[[ DATA SUPPLIED open ]]

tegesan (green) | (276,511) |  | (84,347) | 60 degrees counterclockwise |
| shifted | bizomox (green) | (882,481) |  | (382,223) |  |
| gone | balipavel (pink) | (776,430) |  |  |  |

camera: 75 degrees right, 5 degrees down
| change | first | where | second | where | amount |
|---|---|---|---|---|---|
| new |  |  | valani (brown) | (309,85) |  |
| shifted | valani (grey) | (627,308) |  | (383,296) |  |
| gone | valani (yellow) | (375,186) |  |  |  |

[[ DATA SUPPLIED closed ]]
[[ DATA SUPPLIED open ]]

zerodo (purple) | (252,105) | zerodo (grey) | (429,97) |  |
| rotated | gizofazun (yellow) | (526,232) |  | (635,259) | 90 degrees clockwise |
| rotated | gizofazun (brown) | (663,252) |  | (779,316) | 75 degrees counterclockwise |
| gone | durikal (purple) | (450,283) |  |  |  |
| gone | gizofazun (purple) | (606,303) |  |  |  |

[[ DATA SUPPLIED closed ]]
[[ DATA SUPPLIED open ]]

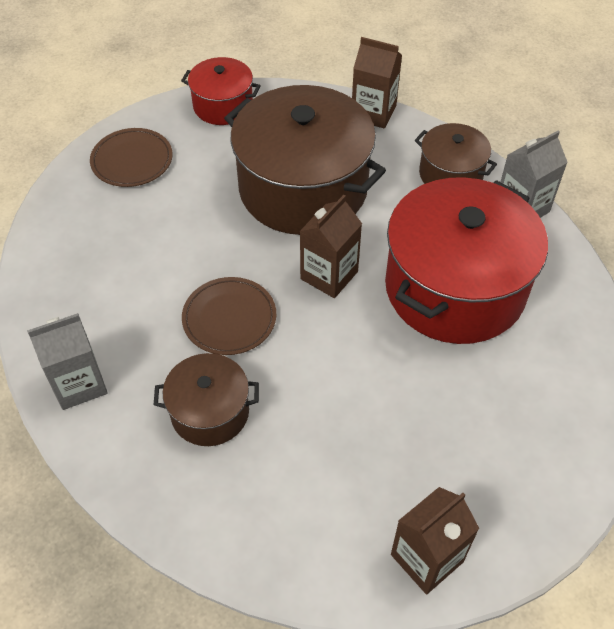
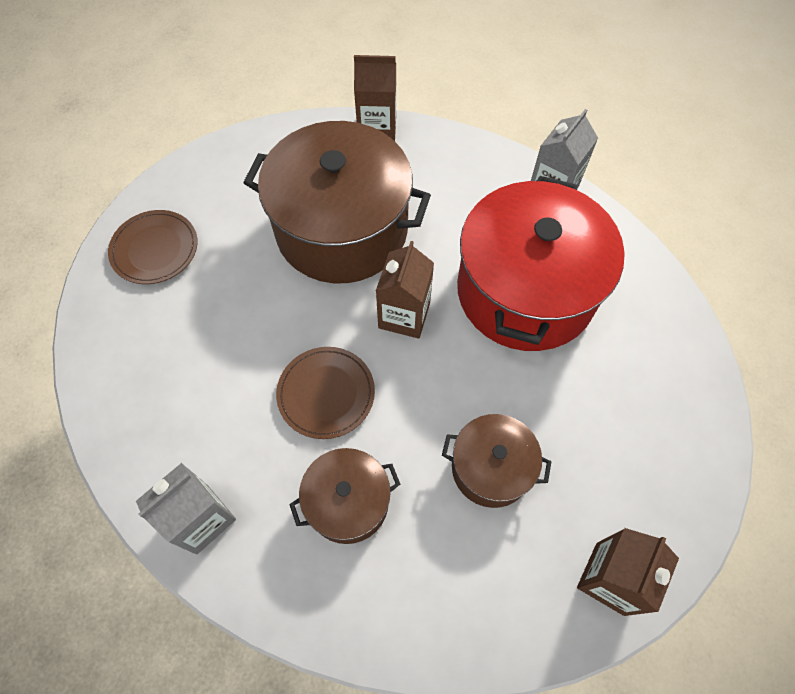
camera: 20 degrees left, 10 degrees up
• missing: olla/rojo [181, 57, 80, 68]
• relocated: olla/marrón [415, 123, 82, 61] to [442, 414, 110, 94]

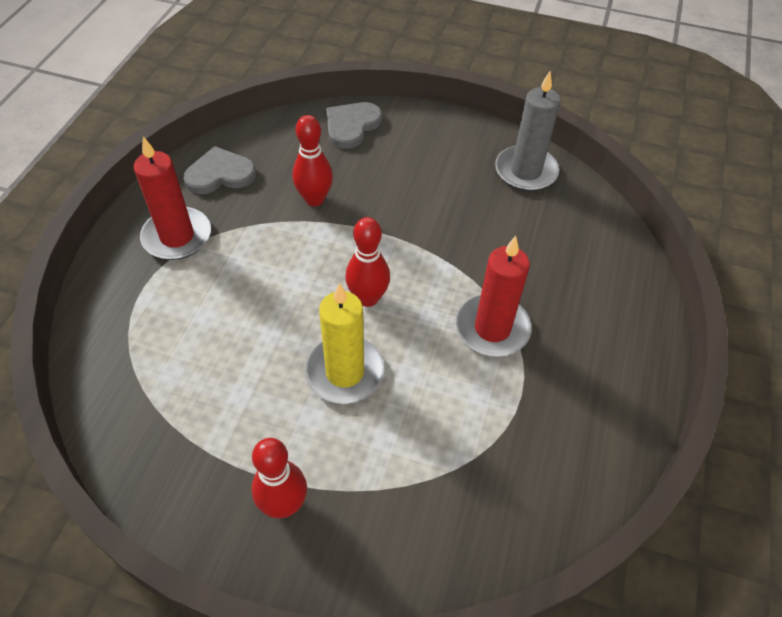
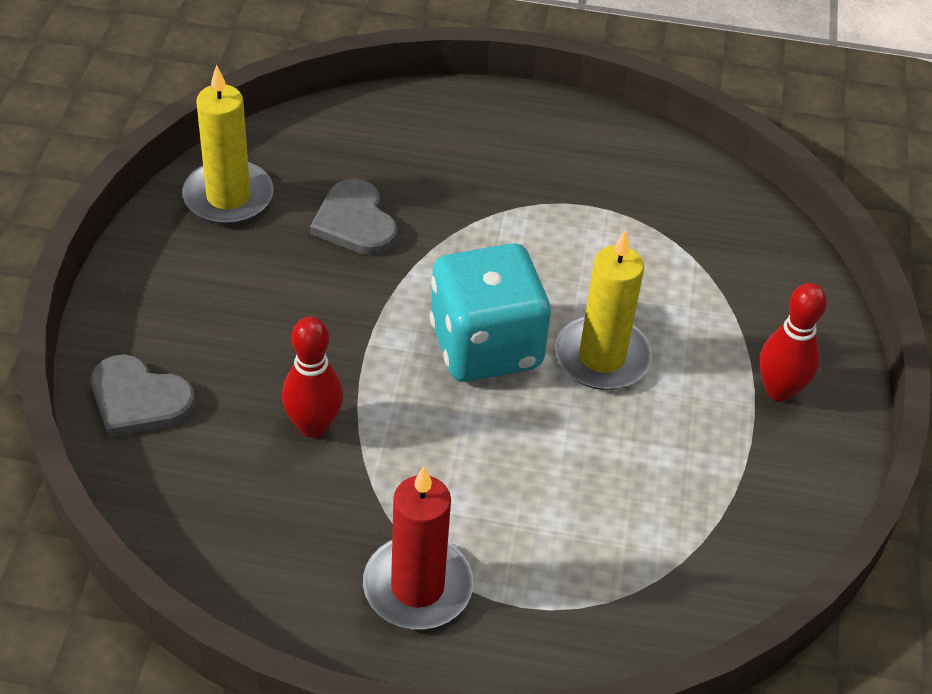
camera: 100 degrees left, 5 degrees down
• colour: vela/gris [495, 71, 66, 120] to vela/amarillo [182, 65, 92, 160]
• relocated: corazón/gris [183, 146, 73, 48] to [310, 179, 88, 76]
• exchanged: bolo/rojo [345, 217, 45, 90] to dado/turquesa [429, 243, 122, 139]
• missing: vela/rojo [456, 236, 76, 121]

[[ DATA SUPPLIED closed ]]

§ WORK TO BE COMPLETED
In the entries above, one line contains "camera: 20 degrees left, 10 degrees up" and another contains "57, 80, 68]". Reproduce exactly those two lines and the lines between them, nothing else.

§ ANSWER SPACE
camera: 20 degrees left, 10 degrees up
• missing: olla/rojo [181, 57, 80, 68]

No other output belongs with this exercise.